DATA EXCERPTS: Begin
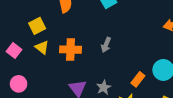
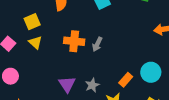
orange cross: (70, 50) -> (74, 41), moved

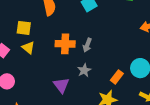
yellow square: (32, 22) -> (24, 28), turned 35
gray star: (92, 85) -> (84, 70), moved

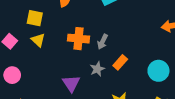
orange rectangle: (117, 77) -> (120, 62), moved

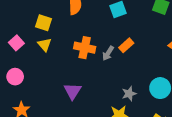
orange rectangle: (120, 62) -> (126, 45), moved
gray star: (97, 69) -> (129, 94), moved

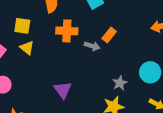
orange cross: (85, 48) -> (67, 31), moved
gray arrow: (108, 53) -> (92, 46), turned -96

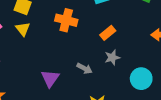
gray arrow: (92, 46) -> (85, 68), moved
gray star: (120, 83) -> (112, 57), moved

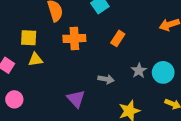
yellow triangle: (23, 29) -> (35, 60), turned -42
gray star: (112, 57) -> (139, 71), moved

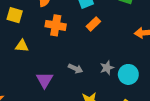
orange rectangle: (118, 38) -> (93, 24), moved
yellow triangle: (35, 60) -> (22, 46), moved

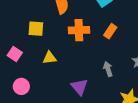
orange rectangle: (93, 24) -> (110, 31), moved
gray arrow: (76, 69) -> (108, 69), turned -120

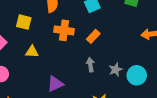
gray arrow: (108, 69) -> (90, 65), moved
purple triangle: (79, 87) -> (55, 84), turned 36

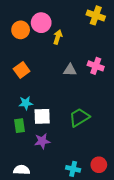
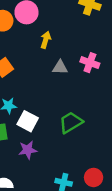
yellow arrow: (58, 37) -> (46, 40), moved
white square: (42, 116) -> (28, 121), turned 30

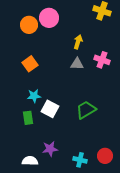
yellow arrow: (46, 40) -> (78, 42), moved
purple star: (28, 150) -> (50, 149), moved

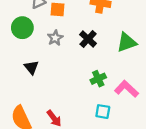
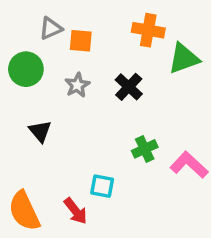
green triangle: (127, 42) -> (184, 59), moved
cyan square: (103, 112) -> (102, 186), moved

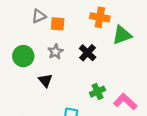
green circle: (26, 69) -> (23, 56), moved
black triangle: (40, 131) -> (45, 80), moved

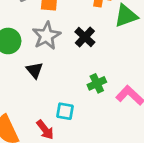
gray star: (55, 52) -> (46, 36), size x1.5

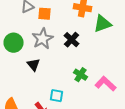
green cross: (97, 83) -> (81, 75), turned -32

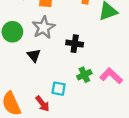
black cross: (72, 40) -> (75, 44), moved, turned -35
green cross: (81, 75) -> (84, 75), moved, turned 32

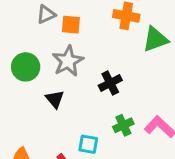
black cross: (75, 44) -> (110, 83), turned -35

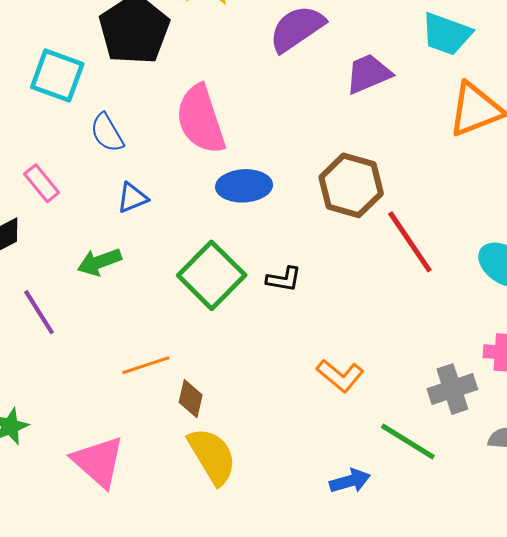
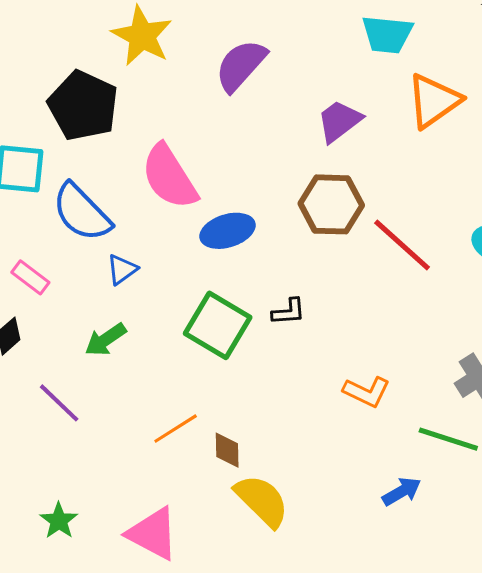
purple trapezoid: (368, 74) -> (339, 121), moved
blue semicircle: (107, 133) -> (82, 212), size x1.6

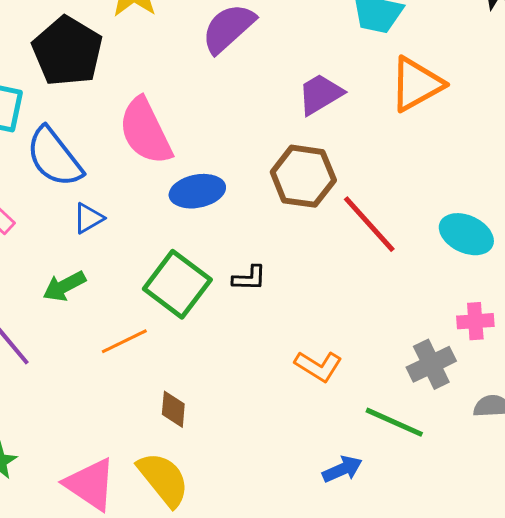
orange line: (176, 429) -> (124, 341), moved
yellow semicircle: (262, 501) -> (163, 479), moved

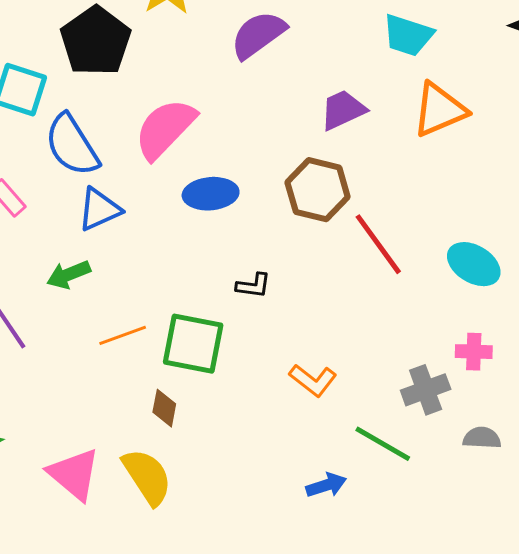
pink semicircle: (145, 131) -> (165, 129), turned 64
blue triangle: (88, 218) -> (99, 209), size x1.4
green square: (177, 284) -> (193, 344), moved, turned -32

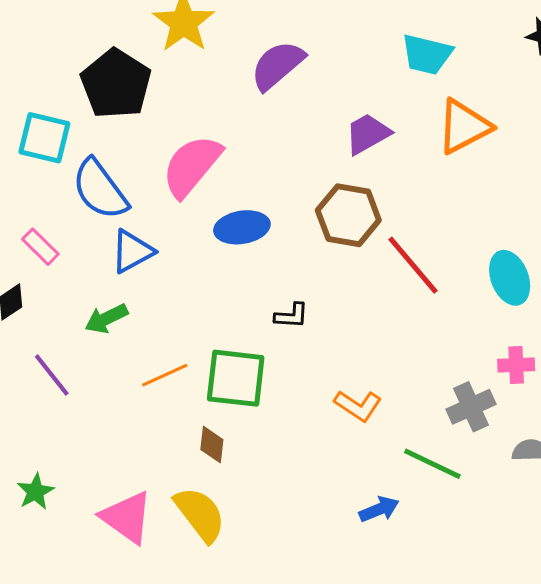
cyan ellipse: (474, 264) -> (510, 278), turned 42

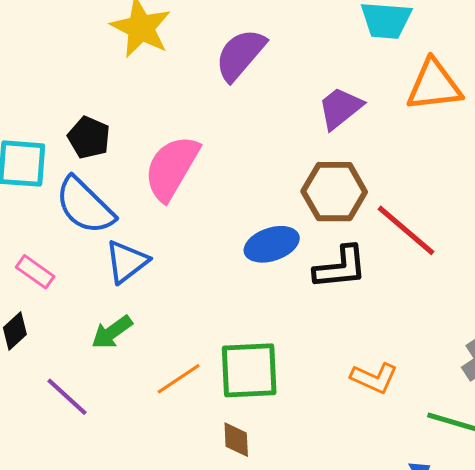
black pentagon: (116, 84) -> (89, 138), moved, size x0.6
orange triangle: (464, 126) -> (434, 85), turned 30
blue ellipse: (242, 227) -> (272, 244), moved
black L-shape: (291, 316) -> (340, 267), moved, size x1.6

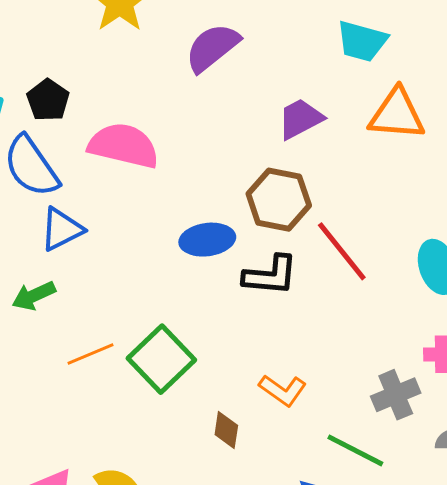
pink semicircle: (172, 168) -> (124, 146), turned 62
green square: (249, 370) -> (161, 359), turned 38
brown diamond: (236, 440) -> (226, 430), moved

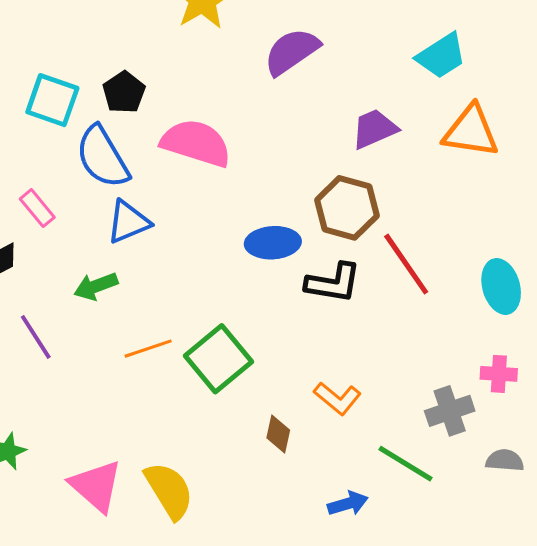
cyan trapezoid: (362, 41) -> (441, 56), turned -52

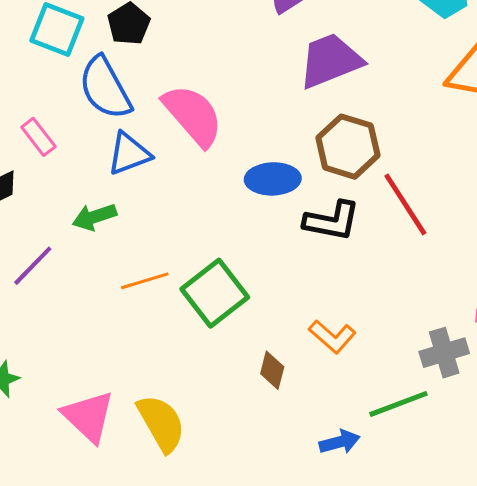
purple trapezoid: (374, 129) -> (330, 61), moved, size x1.4
pink semicircle: (196, 143) -> (193, 115), moved, turned 30
purple line: (36, 337) -> (33, 266), turned 75
green line: (405, 464) -> (398, 404), turned -54

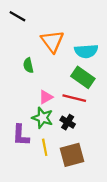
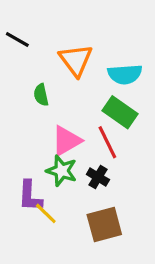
black line: (17, 16) -> (17, 40), moved
pink triangle: (46, 97) -> (66, 141), size x1.5
red line: (74, 98) -> (107, 142), turned 50
yellow line: (45, 147) -> (46, 213), moved, turned -35

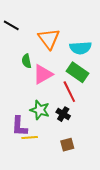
pink triangle: (66, 141) -> (43, 74), moved
yellow line: (46, 213) -> (30, 137), turned -49
brown square: (104, 224) -> (67, 145), size x0.6

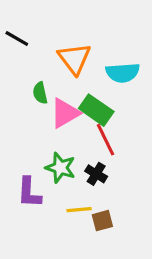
green rectangle: (77, 72) -> (96, 110), moved
yellow line: (30, 137) -> (79, 210), moved

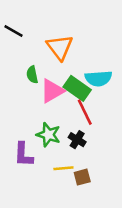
cyan semicircle: (123, 73) -> (98, 78), moved

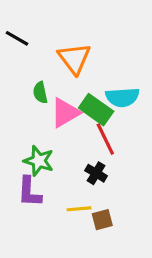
green star: (48, 135) -> (39, 161), moved

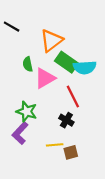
orange triangle: (74, 58) -> (51, 41), turned 30
green rectangle: (96, 110) -> (66, 62), moved
purple L-shape: (29, 192) -> (20, 133), turned 40

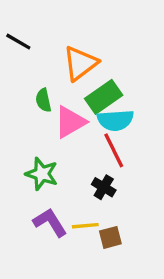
green rectangle: (66, 62) -> (104, 97), turned -70
cyan semicircle: (85, 67) -> (115, 120), moved
purple L-shape: (20, 133) -> (50, 222), moved, turned 105

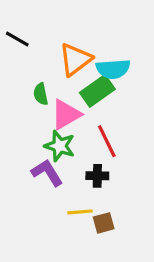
cyan semicircle: (115, 120) -> (113, 69), moved
green star: (42, 174) -> (60, 146), moved
black cross: (104, 187) -> (97, 176), turned -30
purple L-shape: (50, 222) -> (47, 173), moved

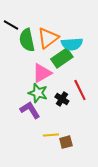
green semicircle: (41, 94) -> (27, 40), moved, size x1.6
red line: (107, 141) -> (80, 90), moved
black cross: (97, 176) -> (62, 99), moved, turned 32

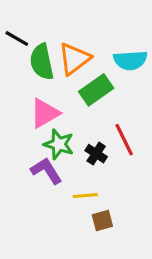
cyan semicircle: (72, 44) -> (130, 60), moved
pink triangle: (42, 73) -> (45, 113), moved
yellow line: (51, 135) -> (85, 196), moved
DATA EXCERPTS: End
**WORK TO COMPLETE**
Beginning with the line containing "yellow line: (45, 147)" and ending with the last line of the listing above, output those lines exactly as written, without pictures.

**COMPLETED EXERCISE**
yellow line: (45, 147) -> (46, 213), moved, turned -35

pink triangle: (66, 141) -> (43, 74), moved
yellow line: (46, 213) -> (30, 137), turned -49
brown square: (104, 224) -> (67, 145), size x0.6

green rectangle: (77, 72) -> (96, 110), moved
yellow line: (30, 137) -> (79, 210), moved

cyan semicircle: (123, 73) -> (98, 78), moved

green star: (48, 135) -> (39, 161), moved

orange triangle: (74, 58) -> (51, 41), turned 30
green rectangle: (96, 110) -> (66, 62), moved
purple L-shape: (29, 192) -> (20, 133), turned 40

green rectangle: (66, 62) -> (104, 97), turned -70
cyan semicircle: (85, 67) -> (115, 120), moved
purple L-shape: (20, 133) -> (50, 222), moved, turned 105

cyan semicircle: (115, 120) -> (113, 69), moved
green star: (42, 174) -> (60, 146), moved
black cross: (104, 187) -> (97, 176), turned -30
purple L-shape: (50, 222) -> (47, 173), moved

green semicircle: (41, 94) -> (27, 40), moved, size x1.6
red line: (107, 141) -> (80, 90), moved
black cross: (97, 176) -> (62, 99), moved, turned 32

cyan semicircle: (72, 44) -> (130, 60), moved
pink triangle: (42, 73) -> (45, 113), moved
yellow line: (51, 135) -> (85, 196), moved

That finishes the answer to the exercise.